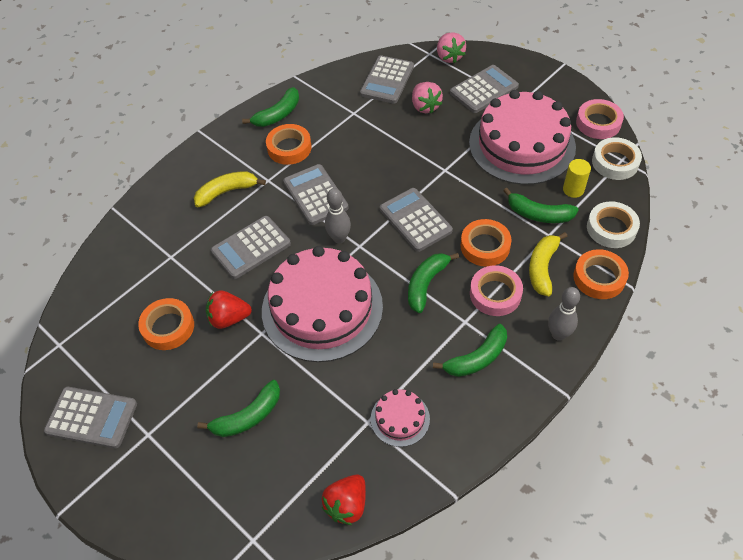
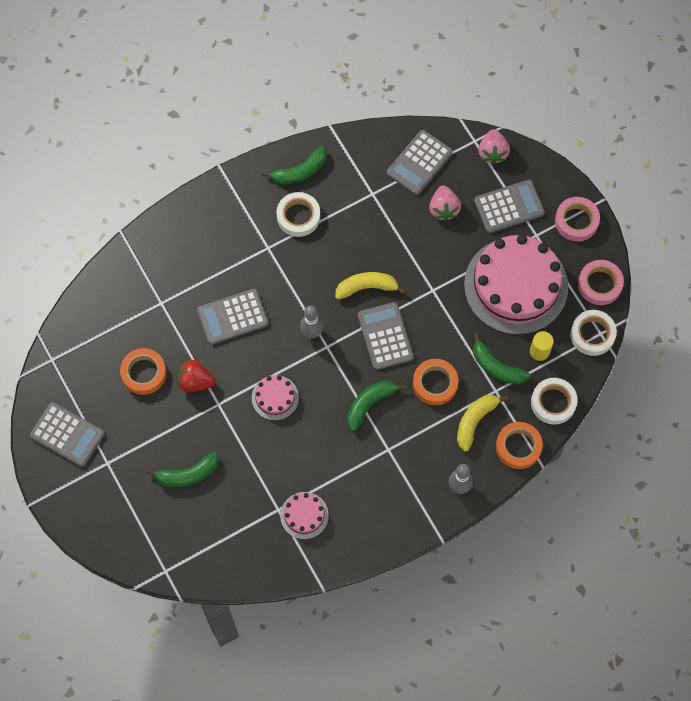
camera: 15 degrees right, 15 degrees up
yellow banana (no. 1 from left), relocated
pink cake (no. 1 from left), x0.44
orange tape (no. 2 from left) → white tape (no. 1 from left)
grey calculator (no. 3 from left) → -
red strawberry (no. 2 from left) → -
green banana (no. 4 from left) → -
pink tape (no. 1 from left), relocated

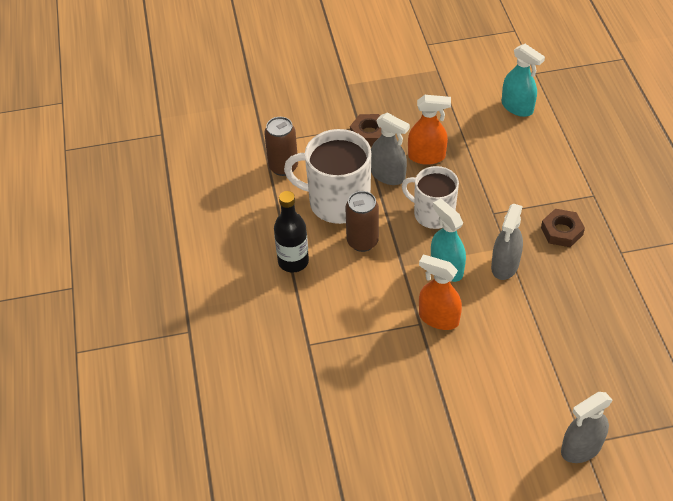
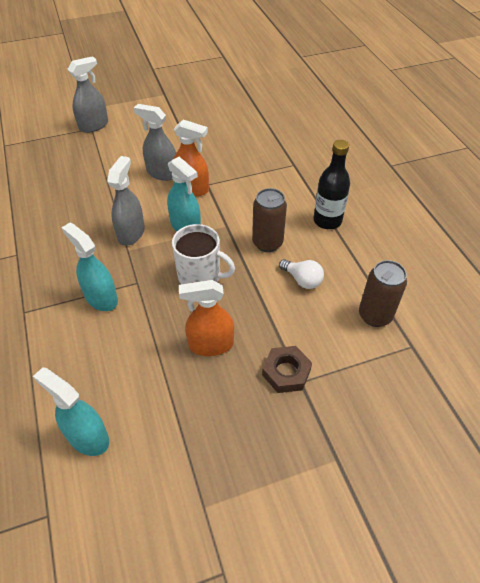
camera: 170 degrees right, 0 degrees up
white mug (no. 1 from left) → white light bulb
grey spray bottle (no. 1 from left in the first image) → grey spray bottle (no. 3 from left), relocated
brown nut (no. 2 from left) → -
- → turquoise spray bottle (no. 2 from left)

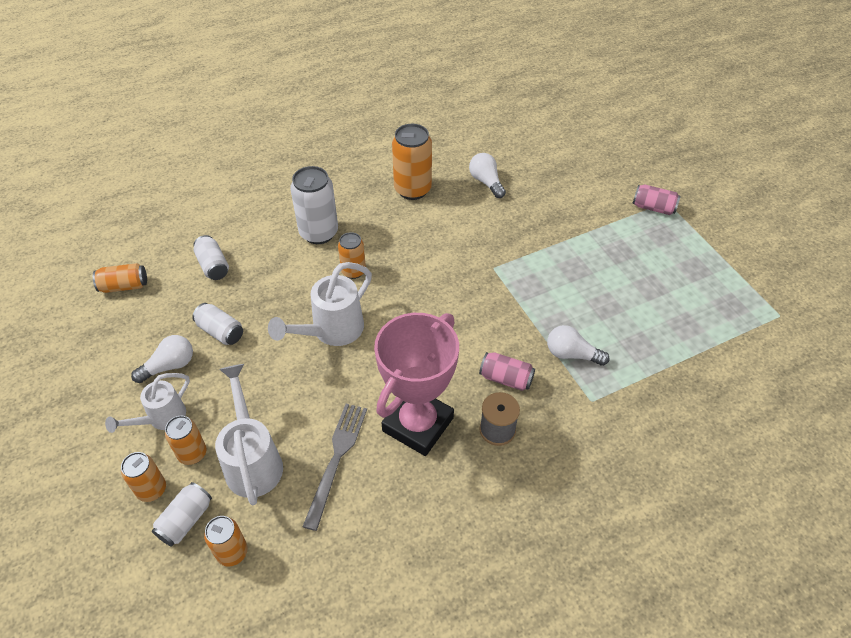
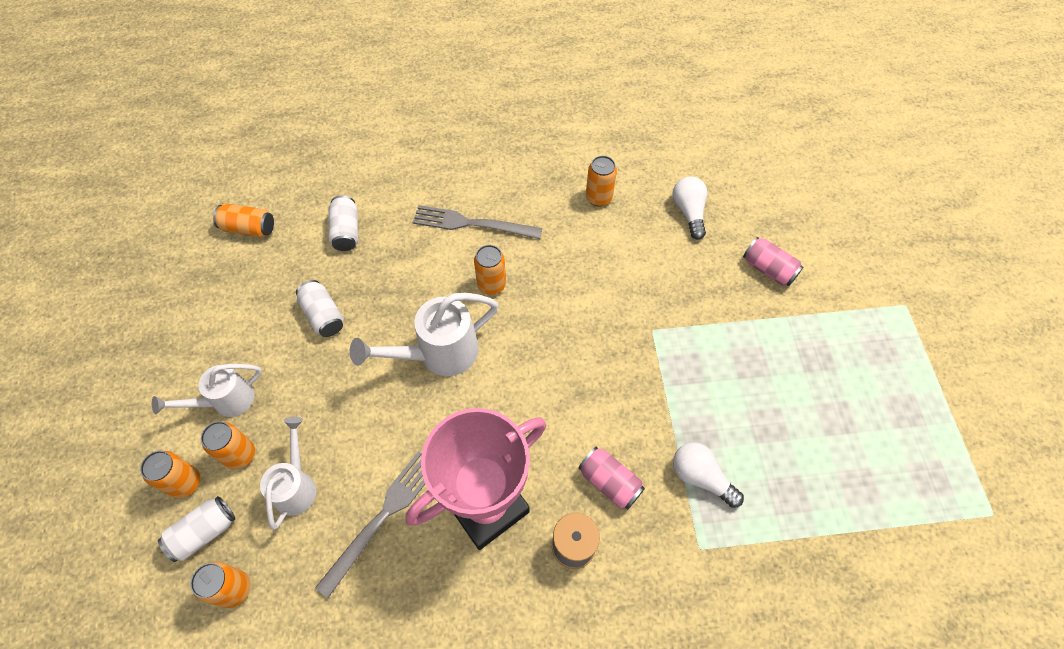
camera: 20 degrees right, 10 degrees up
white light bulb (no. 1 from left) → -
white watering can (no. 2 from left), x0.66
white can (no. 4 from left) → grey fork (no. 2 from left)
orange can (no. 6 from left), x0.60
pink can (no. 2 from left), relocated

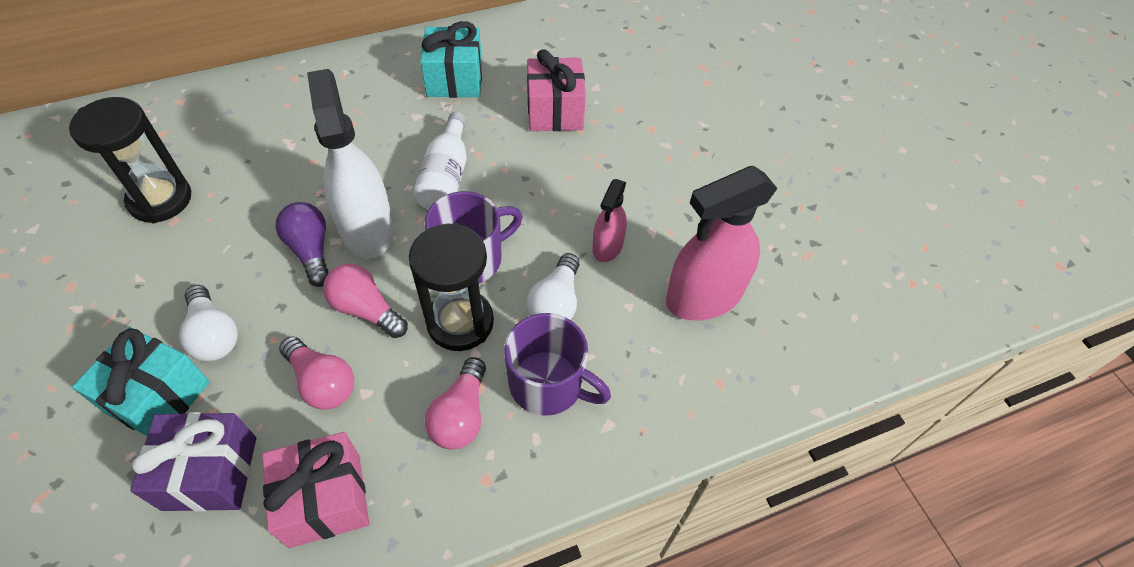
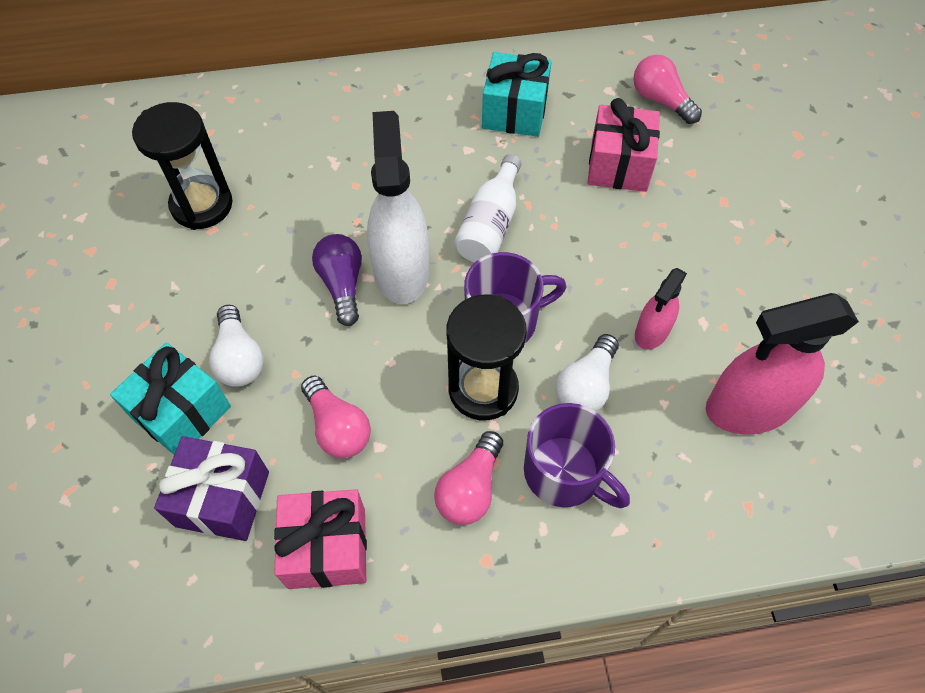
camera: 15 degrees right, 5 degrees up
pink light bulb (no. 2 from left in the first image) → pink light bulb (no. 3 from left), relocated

> Your goal
Write out exactly the stretch of lines that begins with the line containing "orange can (no. 6 from left), x0.60" and ends with the last line of the records above, leaving out the pictures.

> Task solution
orange can (no. 6 from left), x0.60
pink can (no. 2 from left), relocated

camera: 15 degrees right, 5 degrees up
pink light bulb (no. 2 from left in the first image) → pink light bulb (no. 3 from left), relocated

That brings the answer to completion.